▶ **The problem**:
No image is to be carried over; reproduce the rest of the listing word for word.

▶ **Dataset extract**:
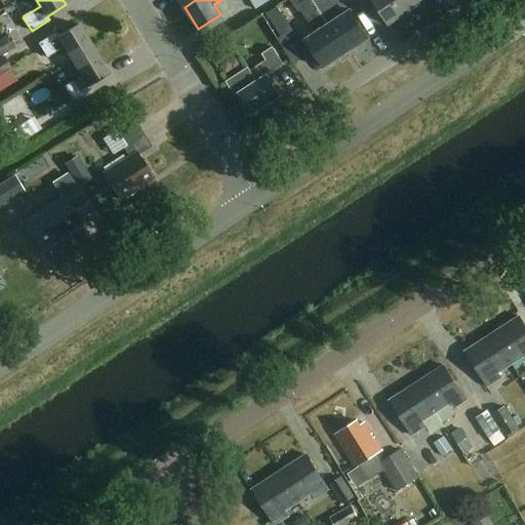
[(324,69),(347,53),(310,0),(308,0),(299,6),(318,33),(306,41),(324,69)]
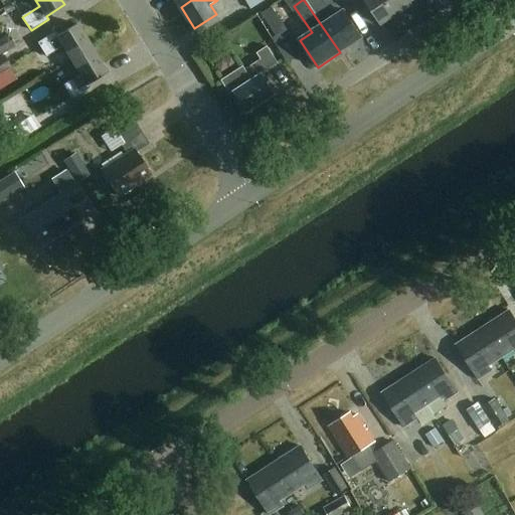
[(304,0),(340,52),(362,38),(344,10),(335,16),(324,0),(304,0)]
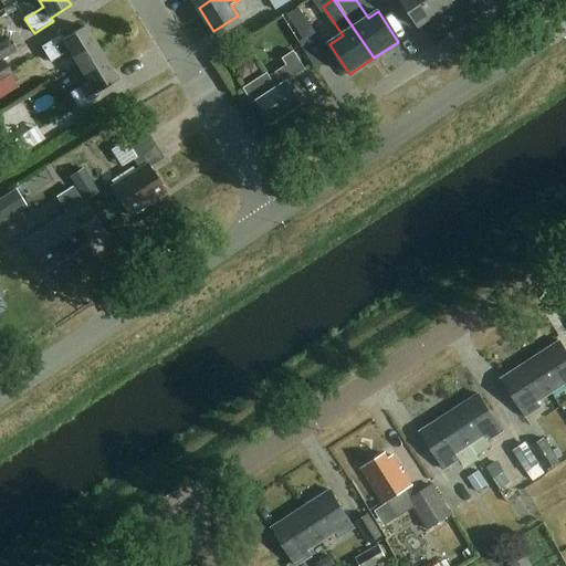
[(444,11),(437,0),(401,0),(420,28),(444,11)]
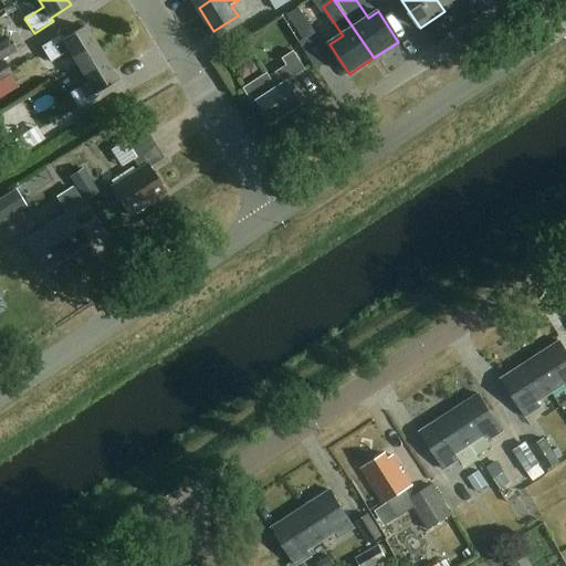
[(437,0),(444,11),(461,0),(437,0)]
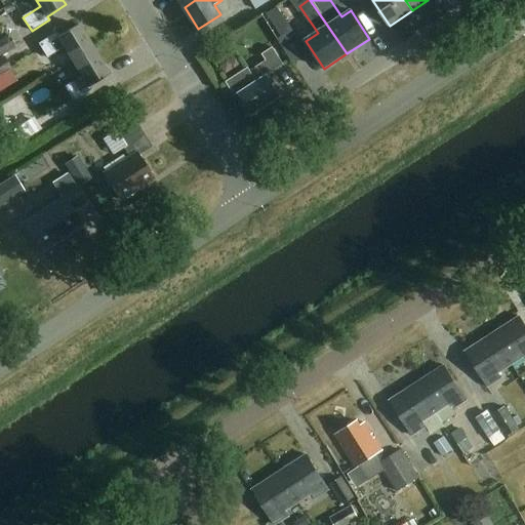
[(310,53),(279,6),(270,13),(284,35),(280,37),(296,62),(310,53)]
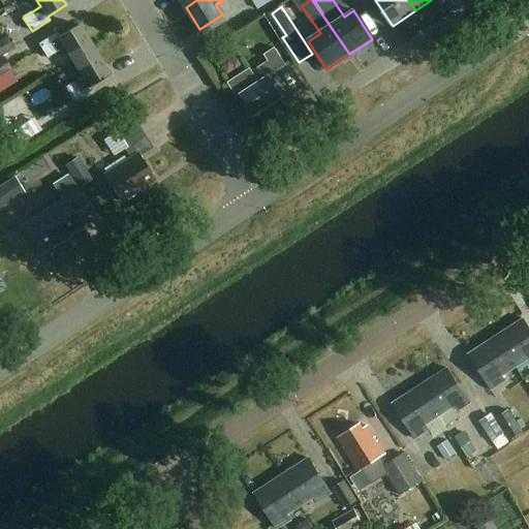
[(65,47),(73,62),(93,50),(78,24),(59,36),(57,33),(39,43),(48,57),(65,47)]
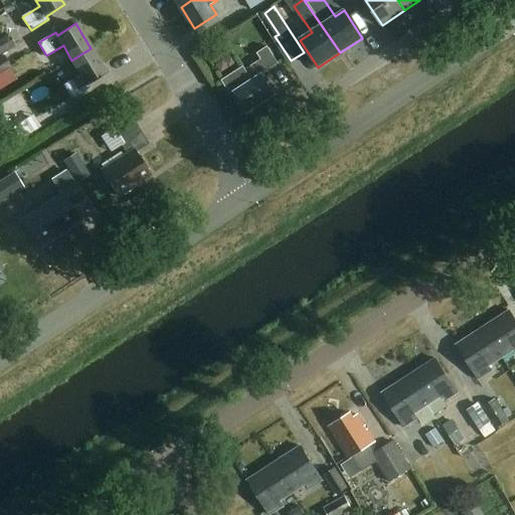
[(0,53),(15,44),(8,33),(0,37),(0,53)]
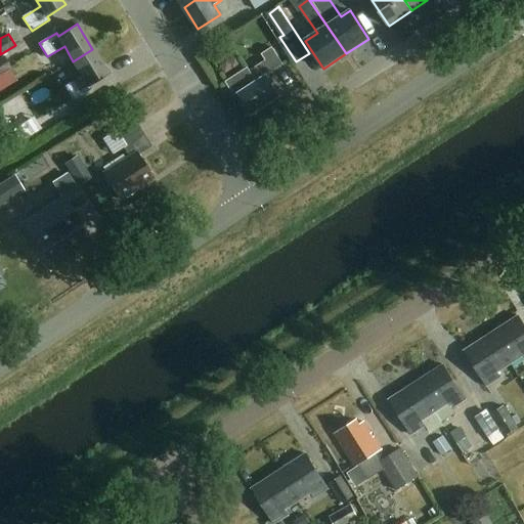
[(282,66),(271,48),(261,54),(265,61),(248,73),(246,69),(226,81),(235,95),(238,94),(252,115),(280,96),(267,76),(282,66)]
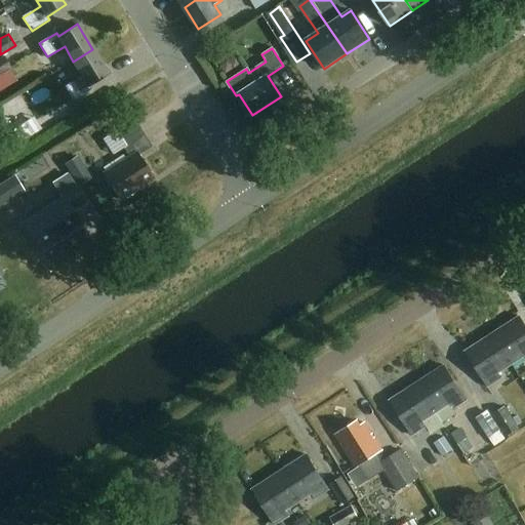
[(92,49),(73,62),(82,76),(65,86),(74,101),(91,89),(89,86),(108,75),(92,49)]
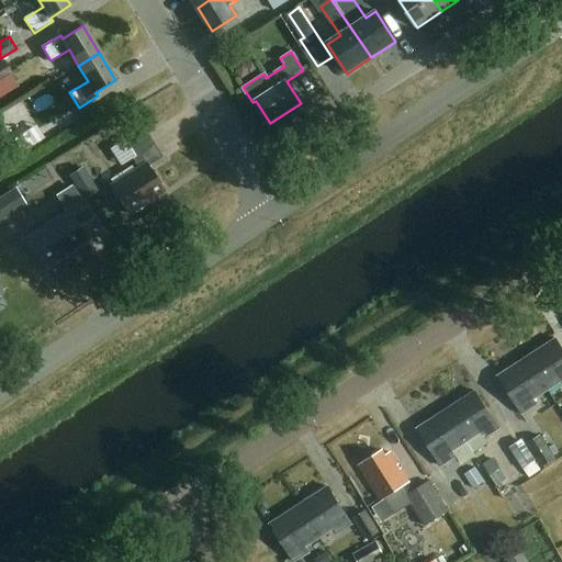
[(0,78),(12,71),(4,58),(0,60),(0,78)]
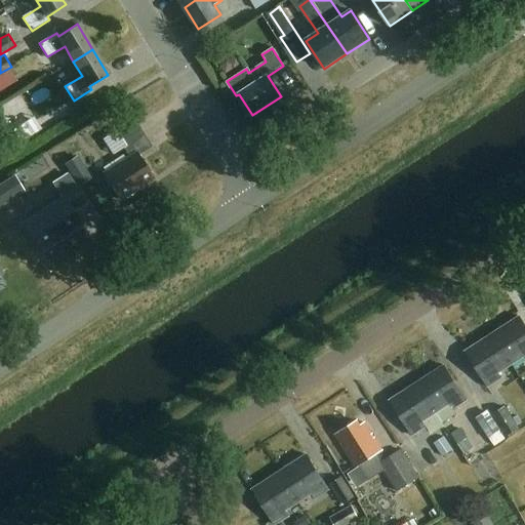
[(36,116),(15,129),(23,142),(44,128),(36,116)]
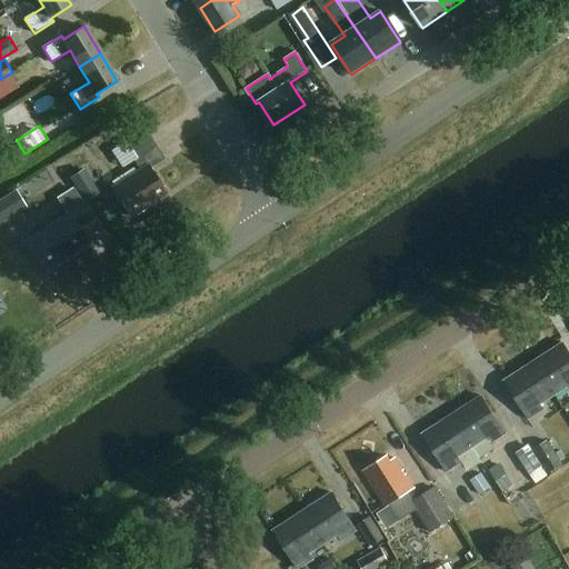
[(165,159),(156,146),(133,161),(139,169),(111,188),(130,217),(166,193),(150,169),(165,159)]
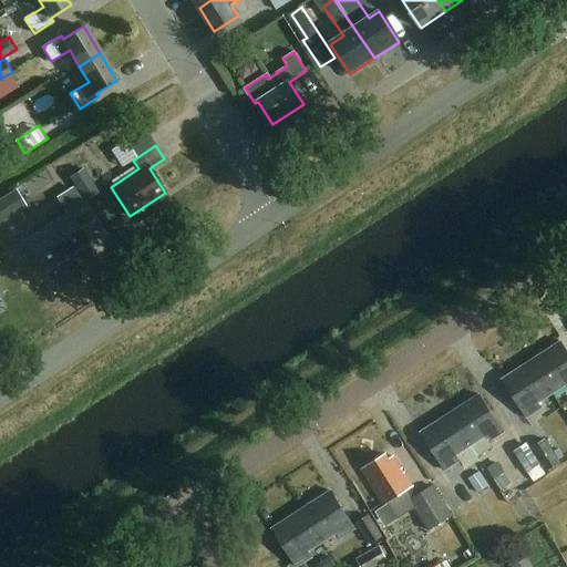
[(81,168),(68,177),(73,185),(86,176),(81,168)]
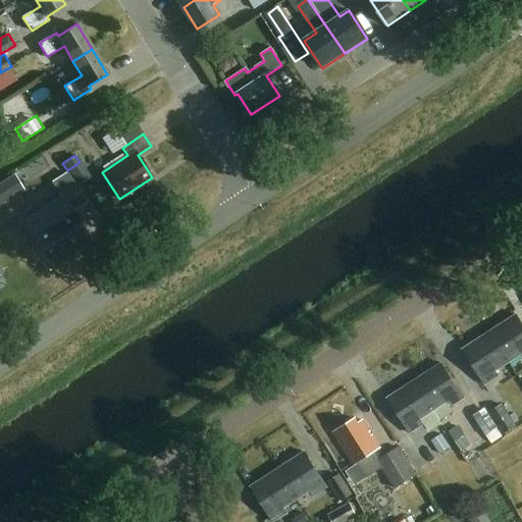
[(86,201),(67,173),(54,183),(63,196),(21,223),(40,251),(81,224),(71,211),(86,201)]
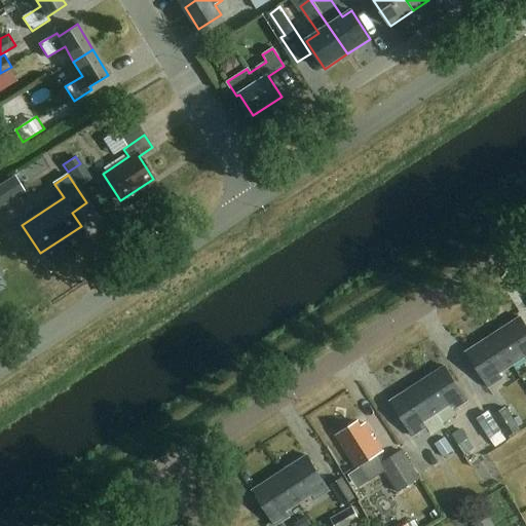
[(493,335),(513,365),(525,355),(525,325),(521,316),(493,335)]
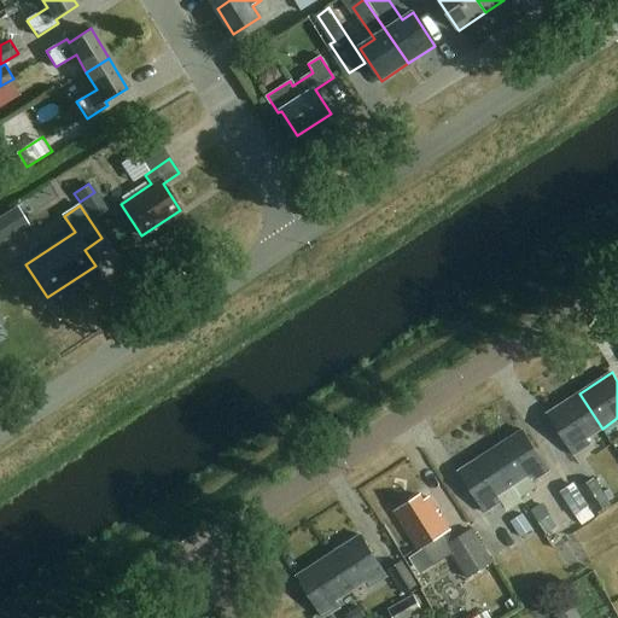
[(587,439),(602,429),(579,394),(548,414),(575,455),(590,444),(587,439)]
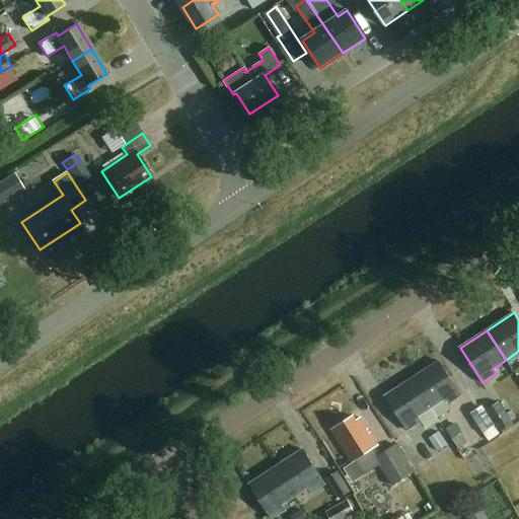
[(440,361),(413,378),(432,408),(445,399),(448,404),(461,395),(440,361)]
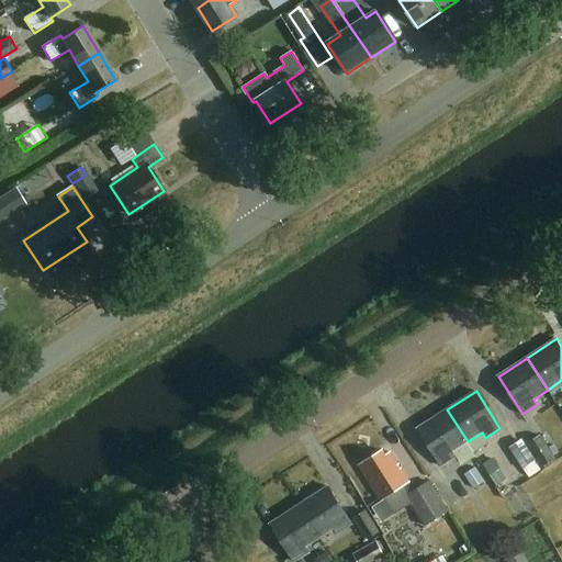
[(454,450),(468,441),(447,409),(418,428),(441,465),(457,456),(454,450)]
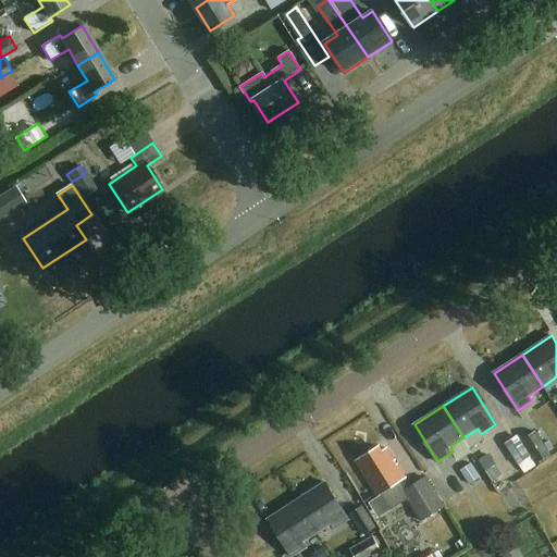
[(553,454),(539,431),(523,440),(537,463),(553,454)]
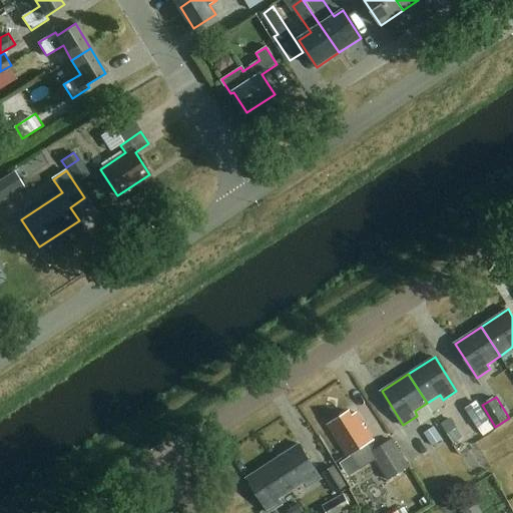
[(484,425),(475,406),(465,410),(473,430),(484,425)]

▶ **Answer space**:
[(324,69),(347,53),(310,0),(308,0),(299,6),(318,33),(306,41),(324,69)]
[(304,0),(340,52),(362,38),(344,10),(335,16),(324,0),(304,0)]
[(444,11),(437,0),(401,0),(420,28),(444,11)]
[(437,0),(444,11),(461,0),(437,0)]
[(310,53),(279,6),(270,13),(284,35),(280,37),(296,62),(310,53)]
[(65,47),(73,62),(93,50),(78,24),(59,36),(57,33),(39,43),(48,57),(65,47)]
[(0,53),(15,44),(8,33),(0,37),(0,53)]
[(282,66),(271,48),(261,54),(265,61),(248,73),(246,69),(226,81),(235,95),(238,94),(252,115),(280,96),(267,76),(282,66)]
[(92,49),(73,62),(82,76),(65,86),(74,101),(91,89),(89,86),(108,75),(92,49)]
[(0,78),(12,71),(4,58),(0,60),(0,78)]
[(36,116),(15,129),(23,142),(44,128),(36,116)]
[(165,159),(156,146),(133,161),(139,169),(111,188),(130,217),(166,193),(150,169),(165,159)]
[(81,168),(68,177),(73,185),(86,176),(81,168)]
[(86,201),(67,173),(54,183),(63,196),(21,223),(40,251),(81,224),(71,211),(86,201)]
[(493,335),(513,365),(525,355),(525,325),(521,316),(493,335)]
[(587,439),(602,429),(579,394),(548,414),(575,455),(590,444),(587,439)]
[(440,361),(413,378),(432,408),(445,399),(448,404),(461,395),(440,361)]
[(454,450),(468,441),(447,409),(418,428),(441,465),(457,456),(454,450)]
[(553,454),(539,431),(523,440),(537,463),(553,454)]
[(484,425),(475,406),(465,410),(473,430),(484,425)]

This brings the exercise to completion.